[Source records]
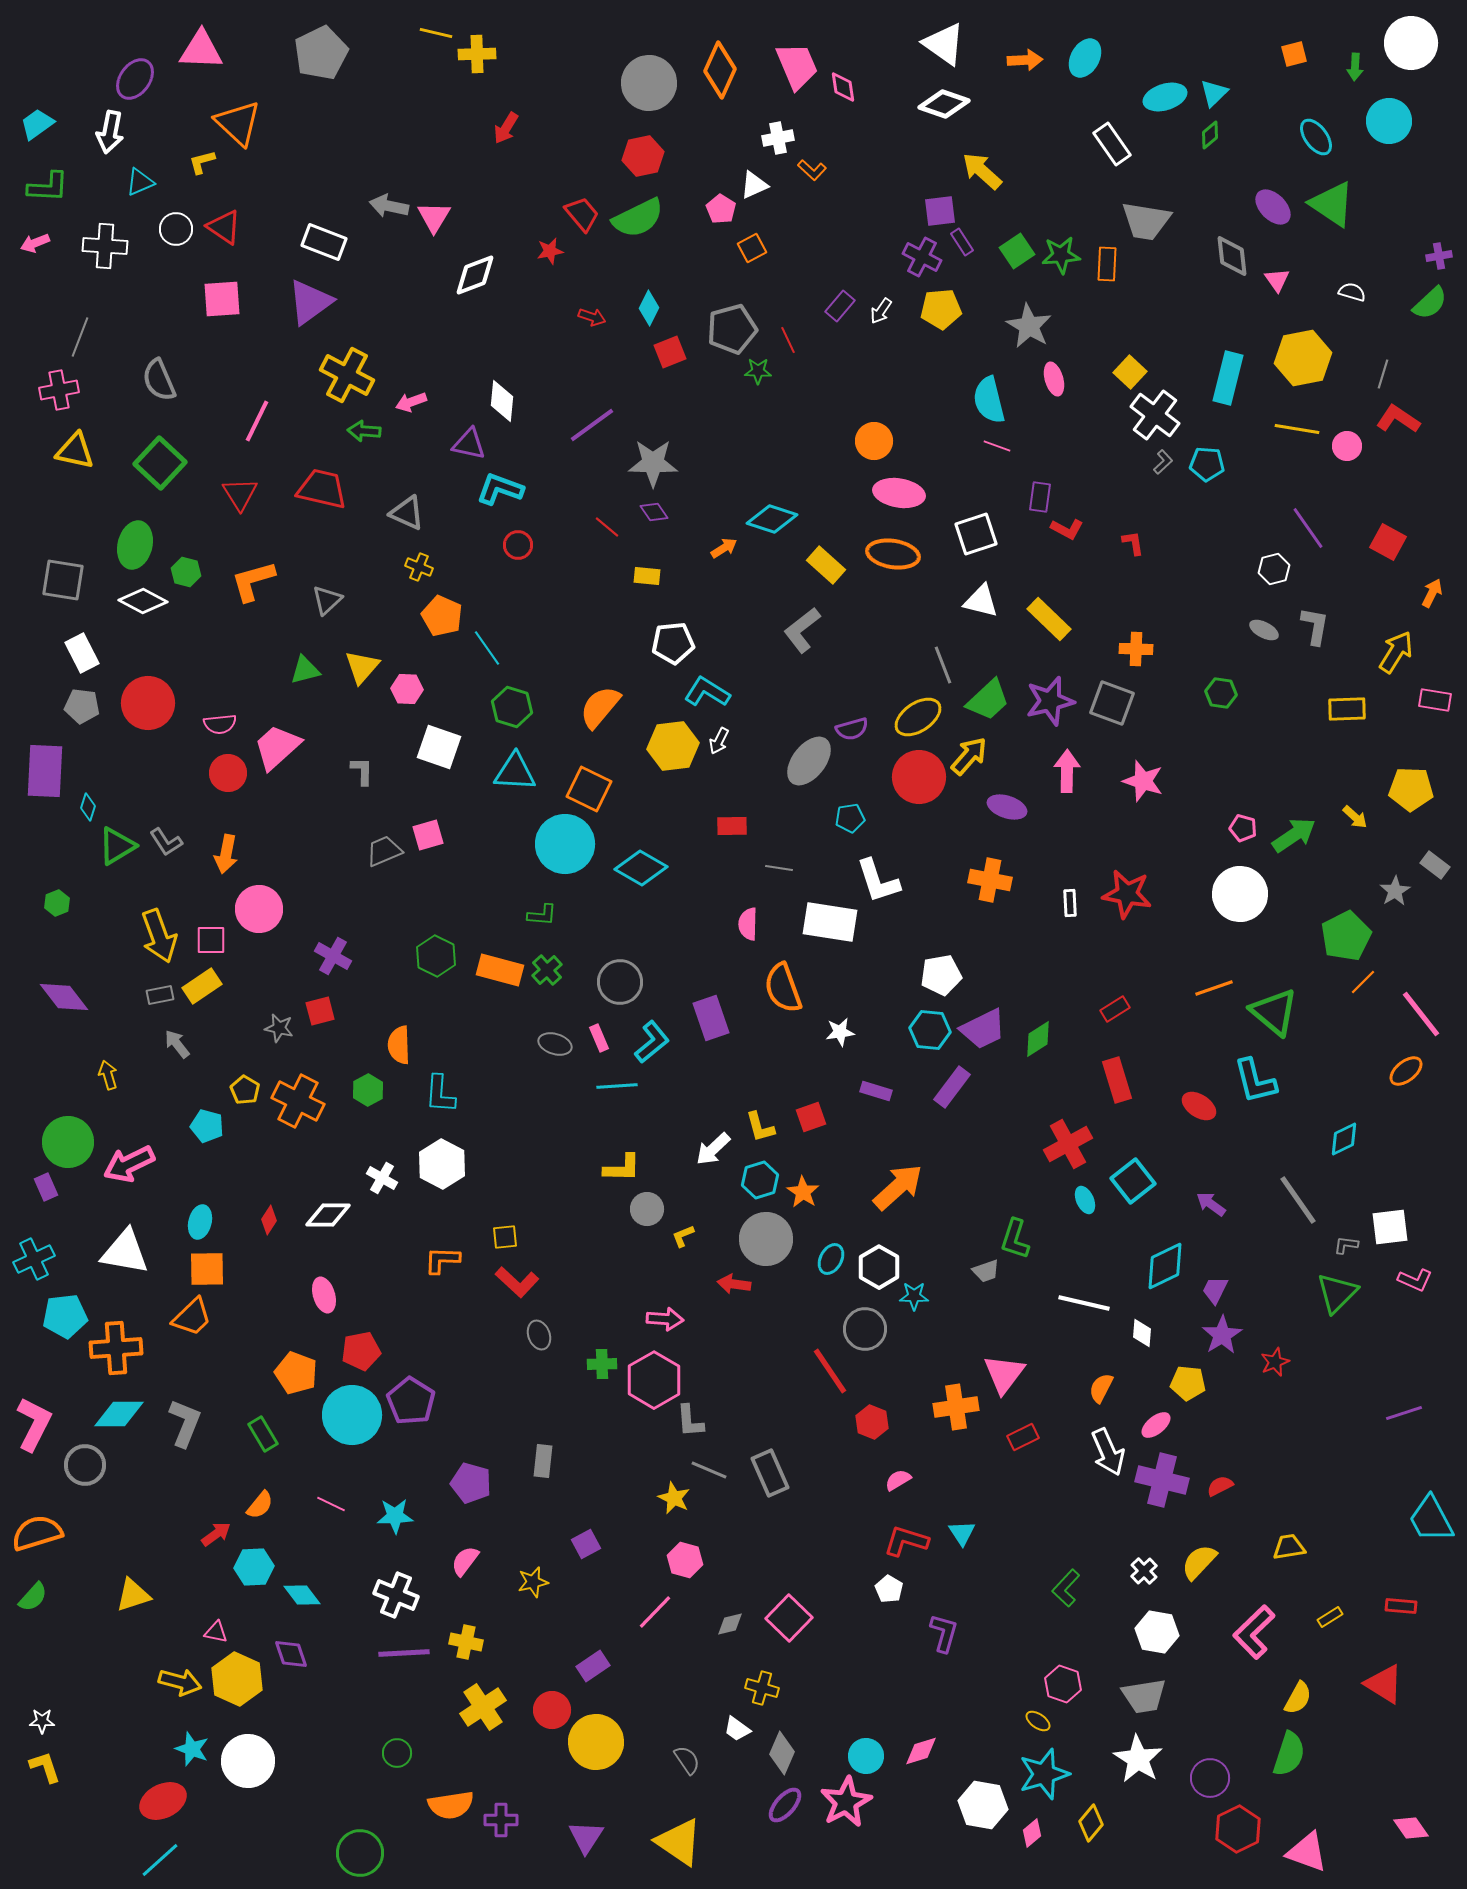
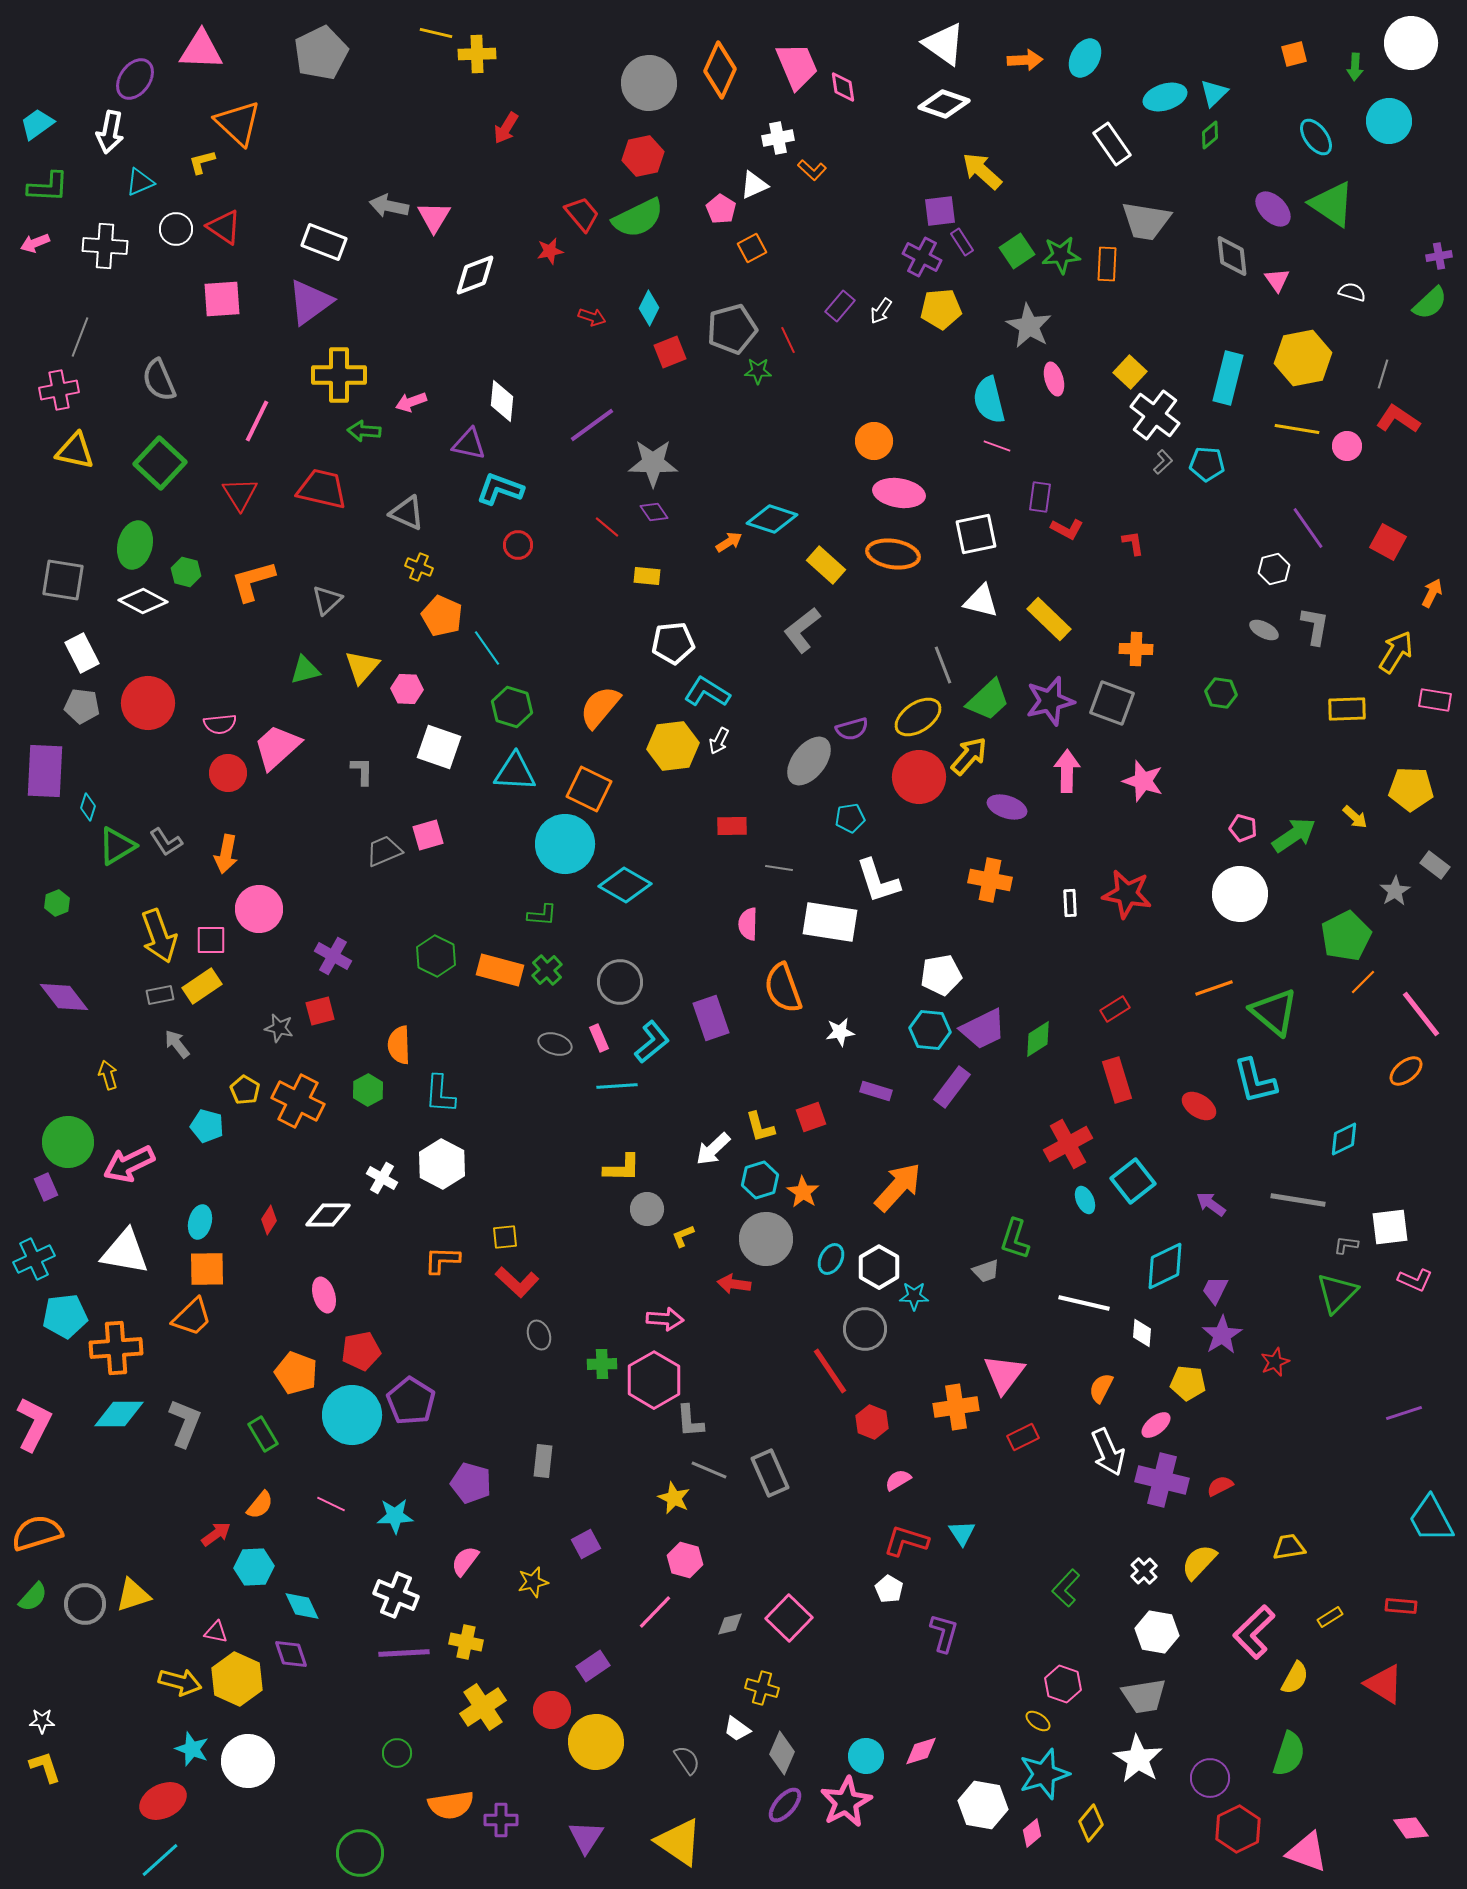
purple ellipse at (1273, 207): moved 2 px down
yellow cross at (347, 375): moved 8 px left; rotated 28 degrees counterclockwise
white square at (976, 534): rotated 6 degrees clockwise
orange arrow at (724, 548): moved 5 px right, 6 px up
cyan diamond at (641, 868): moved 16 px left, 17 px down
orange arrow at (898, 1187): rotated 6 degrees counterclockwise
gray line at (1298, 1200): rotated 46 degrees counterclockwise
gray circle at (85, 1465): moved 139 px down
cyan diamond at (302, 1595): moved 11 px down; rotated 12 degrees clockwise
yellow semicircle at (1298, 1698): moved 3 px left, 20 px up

▶ **What you need to do**
The data above, line by line: transcribe it exactly and drop the pictures.

▶ **Answer to this task**
purple ellipse at (1273, 207): moved 2 px down
yellow cross at (347, 375): moved 8 px left; rotated 28 degrees counterclockwise
white square at (976, 534): rotated 6 degrees clockwise
orange arrow at (724, 548): moved 5 px right, 6 px up
cyan diamond at (641, 868): moved 16 px left, 17 px down
orange arrow at (898, 1187): rotated 6 degrees counterclockwise
gray line at (1298, 1200): rotated 46 degrees counterclockwise
gray circle at (85, 1465): moved 139 px down
cyan diamond at (302, 1595): moved 11 px down; rotated 12 degrees clockwise
yellow semicircle at (1298, 1698): moved 3 px left, 20 px up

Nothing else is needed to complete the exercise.